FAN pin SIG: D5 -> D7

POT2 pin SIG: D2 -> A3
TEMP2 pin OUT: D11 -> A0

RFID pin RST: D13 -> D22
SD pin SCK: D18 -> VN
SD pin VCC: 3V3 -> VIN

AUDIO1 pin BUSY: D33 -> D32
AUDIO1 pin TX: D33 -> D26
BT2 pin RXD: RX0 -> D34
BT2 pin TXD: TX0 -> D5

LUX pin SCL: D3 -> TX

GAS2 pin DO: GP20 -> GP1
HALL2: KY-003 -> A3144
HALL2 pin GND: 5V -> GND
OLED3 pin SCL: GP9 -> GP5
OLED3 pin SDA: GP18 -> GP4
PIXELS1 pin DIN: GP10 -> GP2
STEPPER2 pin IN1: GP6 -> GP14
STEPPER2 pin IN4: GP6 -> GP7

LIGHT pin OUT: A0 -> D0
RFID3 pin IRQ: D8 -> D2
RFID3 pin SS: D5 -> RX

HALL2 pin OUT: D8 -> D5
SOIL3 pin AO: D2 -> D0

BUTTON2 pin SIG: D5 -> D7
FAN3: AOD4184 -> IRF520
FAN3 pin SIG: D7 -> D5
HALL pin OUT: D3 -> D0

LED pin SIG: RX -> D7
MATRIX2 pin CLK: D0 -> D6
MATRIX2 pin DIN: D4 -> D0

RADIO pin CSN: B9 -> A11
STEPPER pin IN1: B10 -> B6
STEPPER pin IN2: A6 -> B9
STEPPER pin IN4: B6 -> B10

━━━━

▶ TRY IT: Print the records above exactly. Omit nothing.

▶ RESULT:
FAN pin SIG: D5 -> D7

POT2 pin SIG: D2 -> A3
TEMP2 pin OUT: D11 -> A0

RFID pin RST: D13 -> D22
SD pin SCK: D18 -> VN
SD pin VCC: 3V3 -> VIN

AUDIO1 pin BUSY: D33 -> D32
AUDIO1 pin TX: D33 -> D26
BT2 pin RXD: RX0 -> D34
BT2 pin TXD: TX0 -> D5

LUX pin SCL: D3 -> TX

GAS2 pin DO: GP20 -> GP1
HALL2: KY-003 -> A3144
HALL2 pin GND: 5V -> GND
OLED3 pin SCL: GP9 -> GP5
OLED3 pin SDA: GP18 -> GP4
PIXELS1 pin DIN: GP10 -> GP2
STEPPER2 pin IN1: GP6 -> GP14
STEPPER2 pin IN4: GP6 -> GP7

LIGHT pin OUT: A0 -> D0
RFID3 pin IRQ: D8 -> D2
RFID3 pin SS: D5 -> RX

HALL2 pin OUT: D8 -> D5
SOIL3 pin AO: D2 -> D0

BUTTON2 pin SIG: D5 -> D7
FAN3: AOD4184 -> IRF520
FAN3 pin SIG: D7 -> D5
HALL pin OUT: D3 -> D0

LED pin SIG: RX -> D7
MATRIX2 pin CLK: D0 -> D6
MATRIX2 pin DIN: D4 -> D0

RADIO pin CSN: B9 -> A11
STEPPER pin IN1: B10 -> B6
STEPPER pin IN2: A6 -> B9
STEPPER pin IN4: B6 -> B10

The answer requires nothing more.